What you should do
Each line of the listing must be set down exactly as it stands.

Given records
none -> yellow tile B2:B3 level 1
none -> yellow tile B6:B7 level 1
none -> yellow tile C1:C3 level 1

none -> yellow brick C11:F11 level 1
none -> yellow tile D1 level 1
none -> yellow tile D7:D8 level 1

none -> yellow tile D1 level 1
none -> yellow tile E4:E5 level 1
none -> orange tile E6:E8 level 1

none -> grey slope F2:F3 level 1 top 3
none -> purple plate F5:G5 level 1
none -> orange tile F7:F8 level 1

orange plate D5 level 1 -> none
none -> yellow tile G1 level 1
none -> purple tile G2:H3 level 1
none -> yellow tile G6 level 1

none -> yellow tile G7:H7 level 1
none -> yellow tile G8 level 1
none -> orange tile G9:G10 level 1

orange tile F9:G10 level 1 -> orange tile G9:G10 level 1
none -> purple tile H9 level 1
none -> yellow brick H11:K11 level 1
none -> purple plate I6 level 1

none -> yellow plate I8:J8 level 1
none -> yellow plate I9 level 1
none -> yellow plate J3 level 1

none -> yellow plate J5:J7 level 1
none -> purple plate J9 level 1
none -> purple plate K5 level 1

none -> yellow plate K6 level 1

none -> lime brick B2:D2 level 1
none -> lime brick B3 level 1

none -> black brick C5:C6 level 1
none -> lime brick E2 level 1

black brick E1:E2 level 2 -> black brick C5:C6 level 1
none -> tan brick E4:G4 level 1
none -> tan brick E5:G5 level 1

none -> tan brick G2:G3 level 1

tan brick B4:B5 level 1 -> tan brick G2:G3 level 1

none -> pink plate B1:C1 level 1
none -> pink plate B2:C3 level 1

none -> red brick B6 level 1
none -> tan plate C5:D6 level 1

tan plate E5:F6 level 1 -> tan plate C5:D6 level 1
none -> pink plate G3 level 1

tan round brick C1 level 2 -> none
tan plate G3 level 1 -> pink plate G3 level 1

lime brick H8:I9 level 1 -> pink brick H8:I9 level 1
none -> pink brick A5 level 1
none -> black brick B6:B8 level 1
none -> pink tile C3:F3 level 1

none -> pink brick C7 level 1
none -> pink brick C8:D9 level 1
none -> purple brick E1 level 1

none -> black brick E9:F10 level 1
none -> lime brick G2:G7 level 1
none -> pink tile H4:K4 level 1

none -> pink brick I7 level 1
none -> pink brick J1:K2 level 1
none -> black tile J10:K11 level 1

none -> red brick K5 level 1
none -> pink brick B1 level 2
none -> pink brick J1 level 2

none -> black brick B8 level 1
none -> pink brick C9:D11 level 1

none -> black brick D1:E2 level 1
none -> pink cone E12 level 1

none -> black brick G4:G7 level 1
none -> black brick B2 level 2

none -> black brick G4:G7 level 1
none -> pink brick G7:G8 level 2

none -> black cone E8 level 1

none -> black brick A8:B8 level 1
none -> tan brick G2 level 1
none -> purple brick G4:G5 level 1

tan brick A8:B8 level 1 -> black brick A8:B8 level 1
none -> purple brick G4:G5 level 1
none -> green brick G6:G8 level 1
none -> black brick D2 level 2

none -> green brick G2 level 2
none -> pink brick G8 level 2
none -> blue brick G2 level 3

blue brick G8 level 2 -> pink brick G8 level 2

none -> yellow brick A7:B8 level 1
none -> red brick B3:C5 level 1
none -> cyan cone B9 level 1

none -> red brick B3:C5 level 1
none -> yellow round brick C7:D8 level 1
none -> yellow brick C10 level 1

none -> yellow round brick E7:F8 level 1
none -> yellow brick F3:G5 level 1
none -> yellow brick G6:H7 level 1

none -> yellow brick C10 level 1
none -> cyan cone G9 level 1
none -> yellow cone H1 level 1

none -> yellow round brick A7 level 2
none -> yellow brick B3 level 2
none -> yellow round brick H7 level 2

Finished exercise
none -> yellow tile B2:B3 level 1
none -> yellow tile B6:B7 level 1
none -> yellow tile C1:C3 level 1

none -> yellow brick C11:F11 level 1
none -> yellow tile D1 level 1
none -> yellow tile D7:D8 level 1

none -> yellow tile D1 level 1
none -> yellow tile E4:E5 level 1
none -> orange tile E6:E8 level 1

none -> grey slope F2:F3 level 1 top 3
none -> purple plate F5:G5 level 1
none -> orange tile F7:F8 level 1

orange plate D5 level 1 -> none
none -> yellow tile G1 level 1
none -> purple tile G2:H3 level 1
none -> yellow tile G6 level 1

none -> yellow tile G7:H7 level 1
none -> yellow tile G8 level 1
none -> orange tile G9:G10 level 1

orange tile F9:G10 level 1 -> orange tile G9:G10 level 1
none -> purple tile H9 level 1
none -> yellow brick H11:K11 level 1
none -> purple plate I6 level 1

none -> yellow plate I8:J8 level 1
none -> yellow plate I9 level 1
none -> yellow plate J3 level 1

none -> yellow plate J5:J7 level 1
none -> purple plate J9 level 1
none -> purple plate K5 level 1

none -> yellow plate K6 level 1

none -> lime brick B2:D2 level 1
none -> lime brick B3 level 1

none -> black brick C5:C6 level 1
none -> lime brick E2 level 1

black brick E1:E2 level 2 -> black brick C5:C6 level 1
none -> tan brick E4:G4 level 1
none -> tan brick E5:G5 level 1

none -> tan brick G2:G3 level 1

tan brick B4:B5 level 1 -> tan brick G2:G3 level 1

none -> pink plate B1:C1 level 1
none -> pink plate B2:C3 level 1

none -> red brick B6 level 1
none -> tan plate C5:D6 level 1

tan plate E5:F6 level 1 -> tan plate C5:D6 level 1
none -> pink plate G3 level 1

tan round brick C1 level 2 -> none
tan plate G3 level 1 -> pink plate G3 level 1

lime brick H8:I9 level 1 -> pink brick H8:I9 level 1
none -> pink brick A5 level 1
none -> black brick B6:B8 level 1
none -> pink tile C3:F3 level 1

none -> pink brick C7 level 1
none -> pink brick C8:D9 level 1
none -> purple brick E1 level 1

none -> black brick E9:F10 level 1
none -> lime brick G2:G7 level 1
none -> pink tile H4:K4 level 1

none -> pink brick I7 level 1
none -> pink brick J1:K2 level 1
none -> black tile J10:K11 level 1

none -> red brick K5 level 1
none -> pink brick B1 level 2
none -> pink brick J1 level 2

none -> black brick B8 level 1
none -> pink brick C9:D11 level 1

none -> black brick D1:E2 level 1
none -> pink cone E12 level 1

none -> black brick G4:G7 level 1
none -> black brick B2 level 2

none -> black brick G4:G7 level 1
none -> pink brick G7:G8 level 2

none -> black cone E8 level 1

none -> black brick A8:B8 level 1
none -> tan brick G2 level 1
none -> purple brick G4:G5 level 1

tan brick A8:B8 level 1 -> black brick A8:B8 level 1
none -> purple brick G4:G5 level 1
none -> green brick G6:G8 level 1
none -> black brick D2 level 2

none -> green brick G2 level 2
none -> pink brick G8 level 2
none -> blue brick G2 level 3

blue brick G8 level 2 -> pink brick G8 level 2

none -> yellow brick A7:B8 level 1
none -> red brick B3:C5 level 1
none -> cyan cone B9 level 1

none -> red brick B3:C5 level 1
none -> yellow round brick C7:D8 level 1
none -> yellow brick C10 level 1

none -> yellow round brick E7:F8 level 1
none -> yellow brick F3:G5 level 1
none -> yellow brick G6:H7 level 1

none -> yellow brick C10 level 1
none -> cyan cone G9 level 1
none -> yellow cone H1 level 1

none -> yellow round brick A7 level 2
none -> yellow brick B3 level 2
none -> yellow round brick H7 level 2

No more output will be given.